*Instruction:* Lines outside the range are not wanted. Give again exactly the lines between the line holding "camera: 65 degrees left, 10 degrees down" and the line holding "(619, 241) = (491, 167): grey", inclusive, from the listing below.

*Data for the task:*
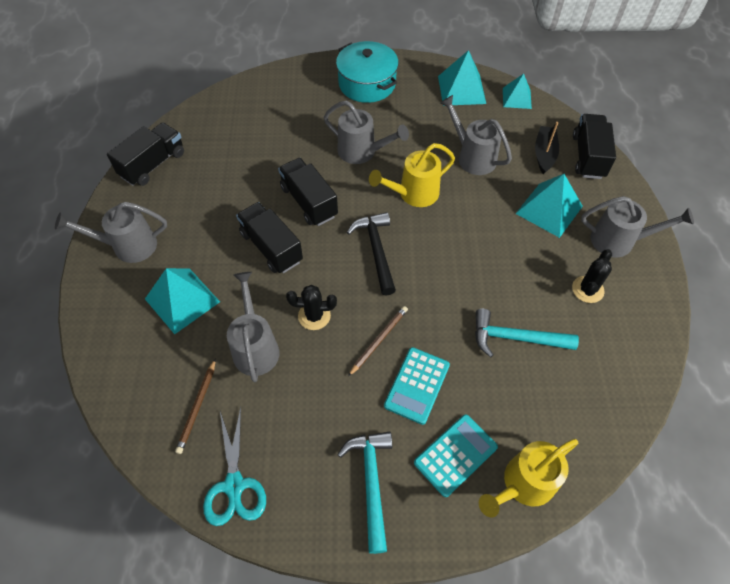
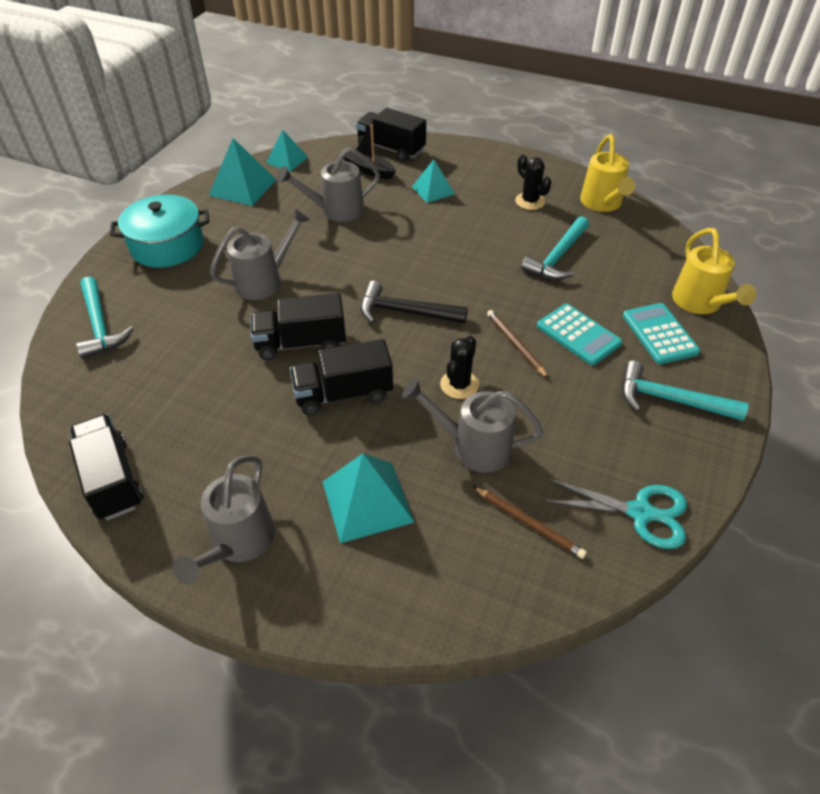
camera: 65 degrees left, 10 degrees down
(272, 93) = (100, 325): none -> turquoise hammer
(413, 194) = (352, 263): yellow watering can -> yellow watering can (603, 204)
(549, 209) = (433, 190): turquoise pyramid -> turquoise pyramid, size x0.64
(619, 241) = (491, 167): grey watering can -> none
...
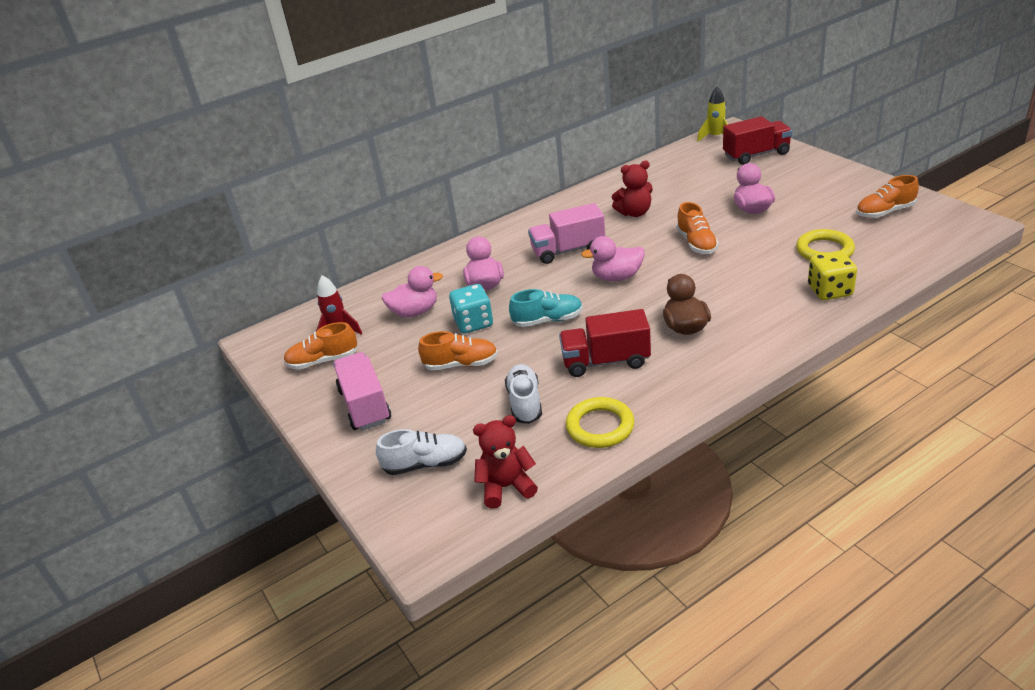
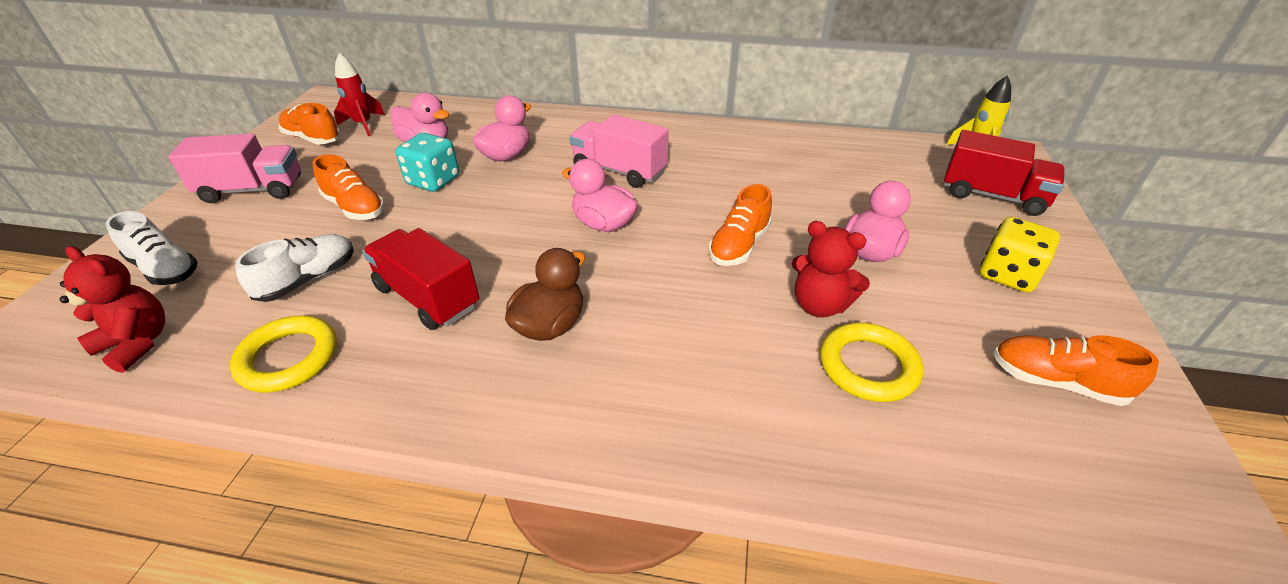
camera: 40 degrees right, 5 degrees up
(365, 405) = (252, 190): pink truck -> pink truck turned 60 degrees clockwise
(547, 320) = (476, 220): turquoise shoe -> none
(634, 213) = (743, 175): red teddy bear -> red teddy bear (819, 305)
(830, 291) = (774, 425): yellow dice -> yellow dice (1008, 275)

*Result for this exercise:*
camera: 65 degrees left, 10 degrees down
(272, 93) = (100, 325): none -> turquoise hammer
(413, 194) = (352, 263): yellow watering can -> yellow watering can (603, 204)
(549, 209) = (433, 190): turquoise pyramid -> turquoise pyramid, size x0.64
(619, 241) = (491, 167): grey watering can -> none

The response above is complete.